● **EXERCISE DATA**:
-=-=-=-=-

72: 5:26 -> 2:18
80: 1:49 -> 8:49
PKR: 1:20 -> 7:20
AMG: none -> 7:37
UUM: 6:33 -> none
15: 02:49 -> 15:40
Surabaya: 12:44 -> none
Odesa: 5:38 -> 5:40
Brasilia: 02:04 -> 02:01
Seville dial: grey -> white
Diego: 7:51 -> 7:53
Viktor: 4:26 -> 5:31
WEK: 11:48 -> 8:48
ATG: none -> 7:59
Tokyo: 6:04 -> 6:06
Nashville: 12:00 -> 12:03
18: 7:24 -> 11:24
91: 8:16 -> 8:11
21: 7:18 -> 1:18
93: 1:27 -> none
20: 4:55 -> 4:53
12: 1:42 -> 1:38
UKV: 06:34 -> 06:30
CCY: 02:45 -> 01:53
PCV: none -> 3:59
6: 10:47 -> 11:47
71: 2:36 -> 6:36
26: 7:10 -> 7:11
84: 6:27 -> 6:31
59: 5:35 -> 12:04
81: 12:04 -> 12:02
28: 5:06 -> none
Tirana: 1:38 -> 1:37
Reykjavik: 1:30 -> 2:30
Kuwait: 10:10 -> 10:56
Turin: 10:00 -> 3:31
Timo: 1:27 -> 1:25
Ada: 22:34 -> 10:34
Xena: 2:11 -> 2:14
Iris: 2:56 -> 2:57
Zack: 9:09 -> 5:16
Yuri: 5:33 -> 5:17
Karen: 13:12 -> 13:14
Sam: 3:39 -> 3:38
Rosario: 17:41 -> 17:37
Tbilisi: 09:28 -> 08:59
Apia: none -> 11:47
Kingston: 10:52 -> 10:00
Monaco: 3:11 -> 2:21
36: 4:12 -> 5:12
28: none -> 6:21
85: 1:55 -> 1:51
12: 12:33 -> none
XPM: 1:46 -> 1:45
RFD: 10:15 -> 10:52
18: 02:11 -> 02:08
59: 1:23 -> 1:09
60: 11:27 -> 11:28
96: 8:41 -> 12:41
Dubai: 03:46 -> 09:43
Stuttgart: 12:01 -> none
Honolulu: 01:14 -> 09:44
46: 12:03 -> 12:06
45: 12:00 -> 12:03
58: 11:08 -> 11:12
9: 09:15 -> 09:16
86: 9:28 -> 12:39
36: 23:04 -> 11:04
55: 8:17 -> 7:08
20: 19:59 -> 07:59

-=-=-=-=-

Reproduce all of the entries above, line for line, without changing a single character.

72: 5:26 -> 2:18
80: 1:49 -> 8:49
PKR: 1:20 -> 7:20
AMG: none -> 7:37
UUM: 6:33 -> none
15: 02:49 -> 15:40
Surabaya: 12:44 -> none
Odesa: 5:38 -> 5:40
Brasilia: 02:04 -> 02:01
Seville dial: grey -> white
Diego: 7:51 -> 7:53
Viktor: 4:26 -> 5:31
WEK: 11:48 -> 8:48
ATG: none -> 7:59
Tokyo: 6:04 -> 6:06
Nashville: 12:00 -> 12:03
18: 7:24 -> 11:24
91: 8:16 -> 8:11
21: 7:18 -> 1:18
93: 1:27 -> none
20: 4:55 -> 4:53
12: 1:42 -> 1:38
UKV: 06:34 -> 06:30
CCY: 02:45 -> 01:53
PCV: none -> 3:59
6: 10:47 -> 11:47
71: 2:36 -> 6:36
26: 7:10 -> 7:11
84: 6:27 -> 6:31
59: 5:35 -> 12:04
81: 12:04 -> 12:02
28: 5:06 -> none
Tirana: 1:38 -> 1:37
Reykjavik: 1:30 -> 2:30
Kuwait: 10:10 -> 10:56
Turin: 10:00 -> 3:31
Timo: 1:27 -> 1:25
Ada: 22:34 -> 10:34
Xena: 2:11 -> 2:14
Iris: 2:56 -> 2:57
Zack: 9:09 -> 5:16
Yuri: 5:33 -> 5:17
Karen: 13:12 -> 13:14
Sam: 3:39 -> 3:38
Rosario: 17:41 -> 17:37
Tbilisi: 09:28 -> 08:59
Apia: none -> 11:47
Kingston: 10:52 -> 10:00
Monaco: 3:11 -> 2:21
36: 4:12 -> 5:12
28: none -> 6:21
85: 1:55 -> 1:51
12: 12:33 -> none
XPM: 1:46 -> 1:45
RFD: 10:15 -> 10:52
18: 02:11 -> 02:08
59: 1:23 -> 1:09
60: 11:27 -> 11:28
96: 8:41 -> 12:41
Dubai: 03:46 -> 09:43
Stuttgart: 12:01 -> none
Honolulu: 01:14 -> 09:44
46: 12:03 -> 12:06
45: 12:00 -> 12:03
58: 11:08 -> 11:12
9: 09:15 -> 09:16
86: 9:28 -> 12:39
36: 23:04 -> 11:04
55: 8:17 -> 7:08
20: 19:59 -> 07:59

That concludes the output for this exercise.